_Task statement_. Using the listing below, give the number of lines where "none" appears, and nothing else.
Data extracts: Begin
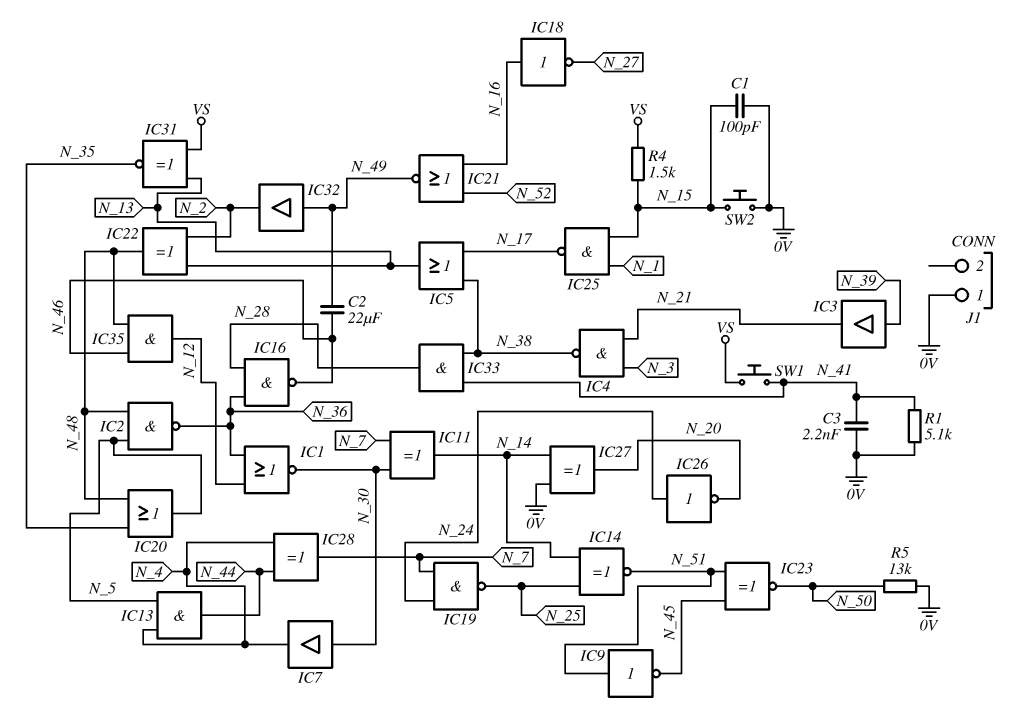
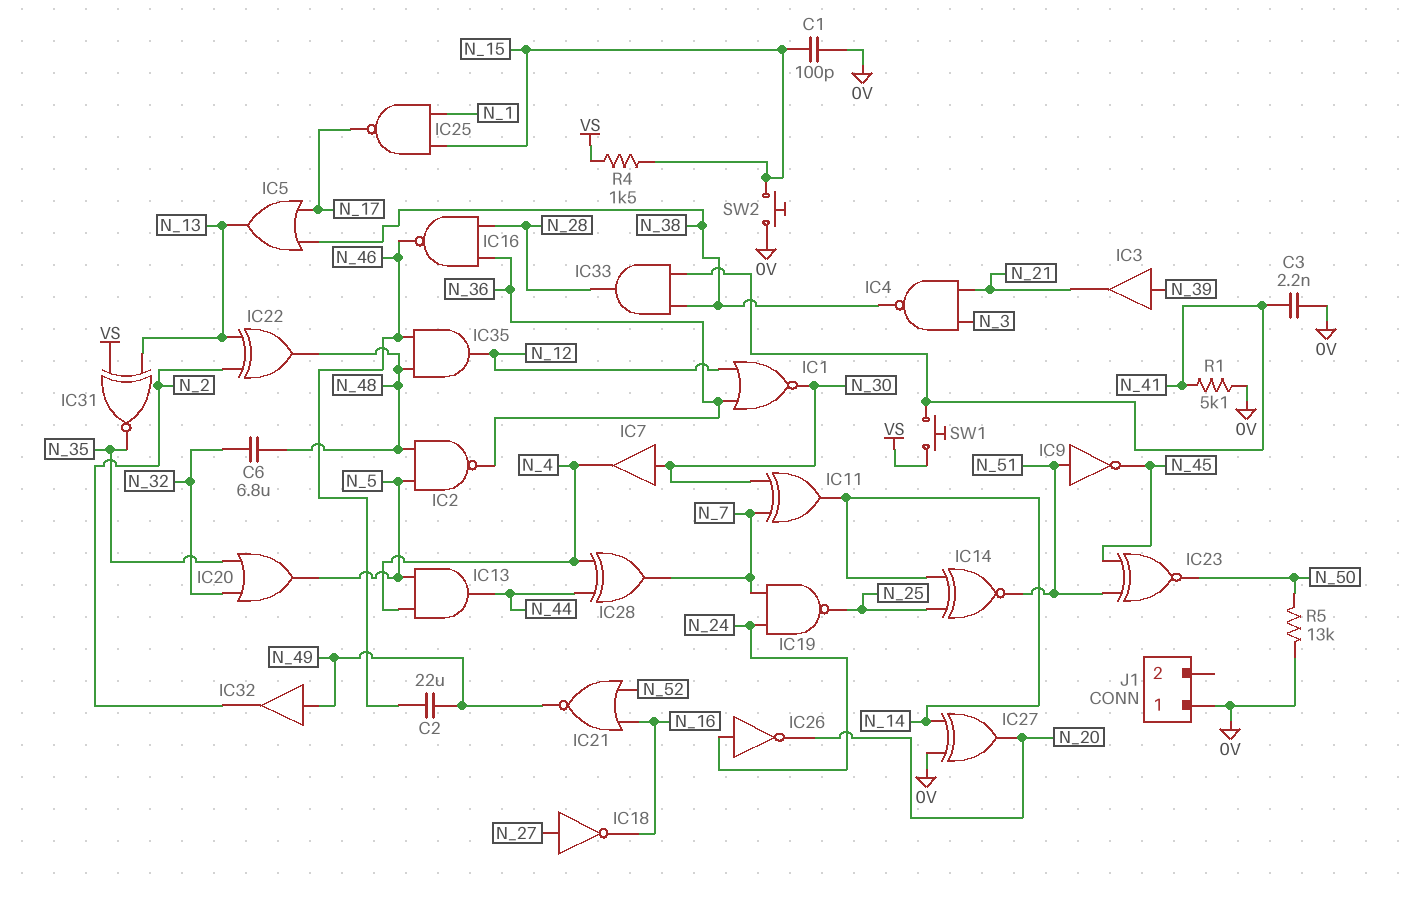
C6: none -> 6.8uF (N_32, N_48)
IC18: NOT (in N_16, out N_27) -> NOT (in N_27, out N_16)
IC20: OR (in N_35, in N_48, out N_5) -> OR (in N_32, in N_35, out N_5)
Data extracts: End
Data extracts: Begin
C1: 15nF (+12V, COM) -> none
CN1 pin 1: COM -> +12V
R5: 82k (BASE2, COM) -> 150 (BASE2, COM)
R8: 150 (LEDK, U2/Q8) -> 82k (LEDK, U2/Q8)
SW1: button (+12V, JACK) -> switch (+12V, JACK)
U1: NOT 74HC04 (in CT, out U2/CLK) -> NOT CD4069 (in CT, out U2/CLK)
Data extracts: End
_Finished task_. 2